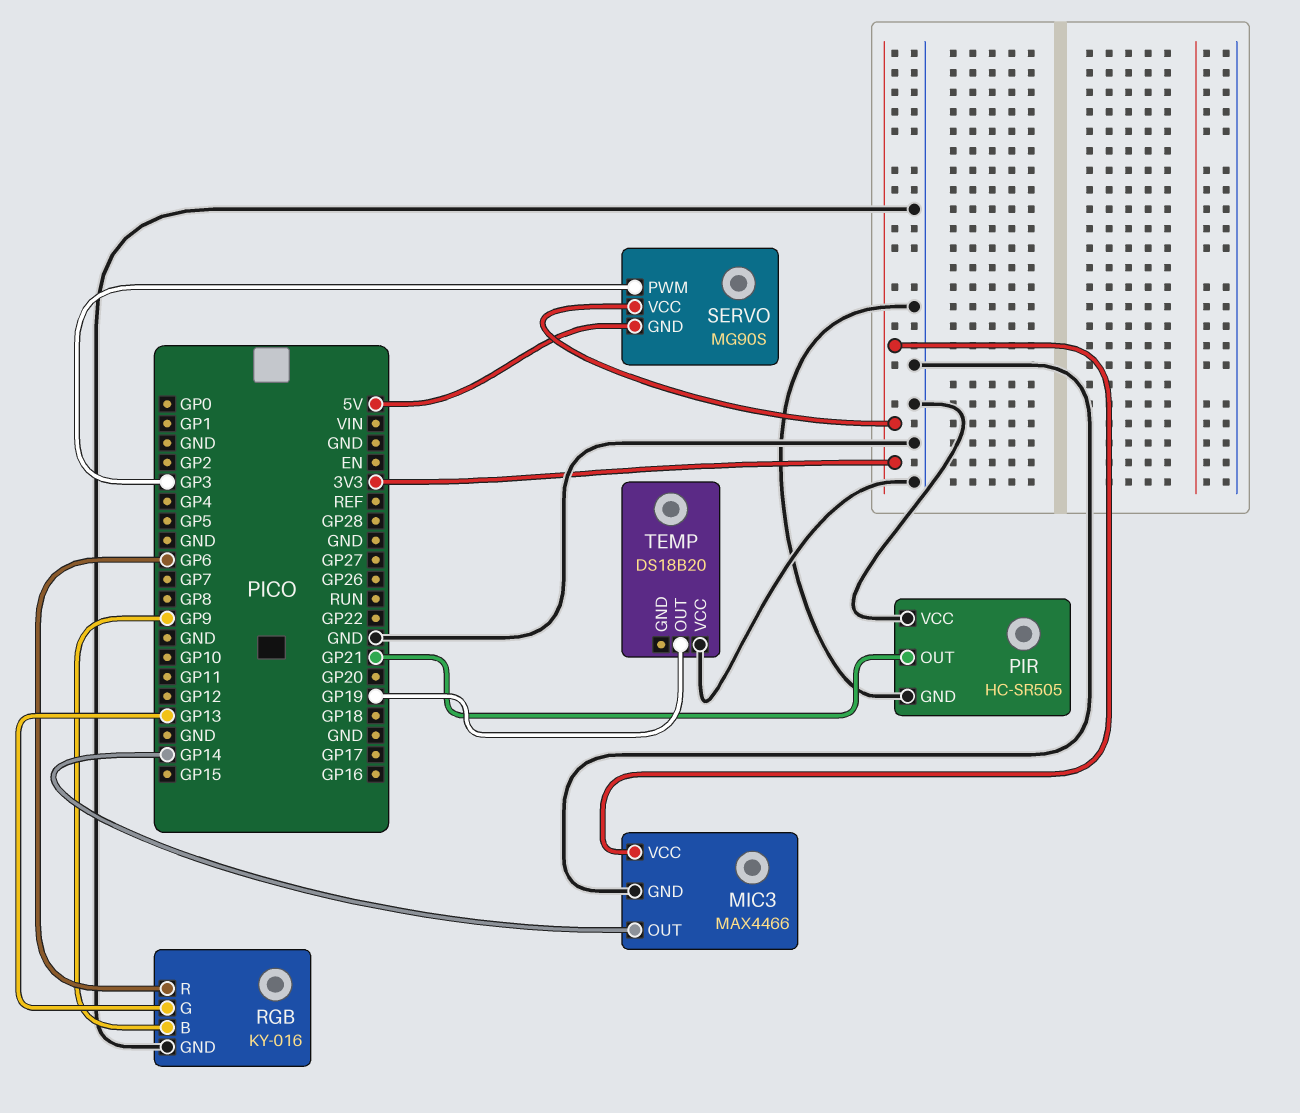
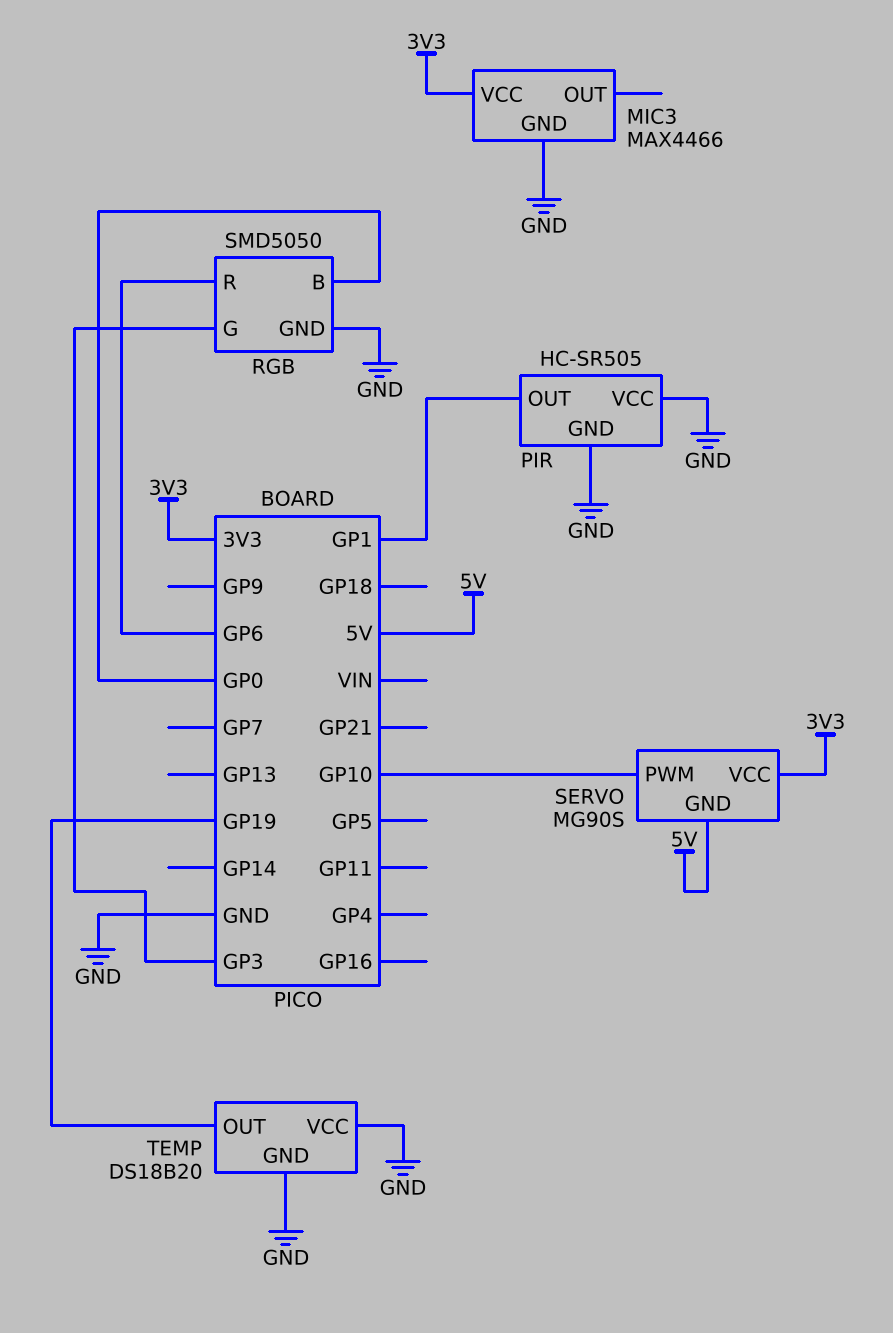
MIC3 pin OUT: GP14 -> none
PIR pin OUT: GP21 -> GP1
RGB: KY-016 -> SMD5050
RGB pin B: GP9 -> GP0
RGB pin G: GP13 -> GP3
SERVO pin PWM: GP3 -> GP10
TEMP pin GND: none -> GND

_____

EXERCISE INSTRUCTIONS
Every entry above is to be printed again exactly, pictures omitted.

ANSWER TO THE PROBLEM
MIC3 pin OUT: GP14 -> none
PIR pin OUT: GP21 -> GP1
RGB: KY-016 -> SMD5050
RGB pin B: GP9 -> GP0
RGB pin G: GP13 -> GP3
SERVO pin PWM: GP3 -> GP10
TEMP pin GND: none -> GND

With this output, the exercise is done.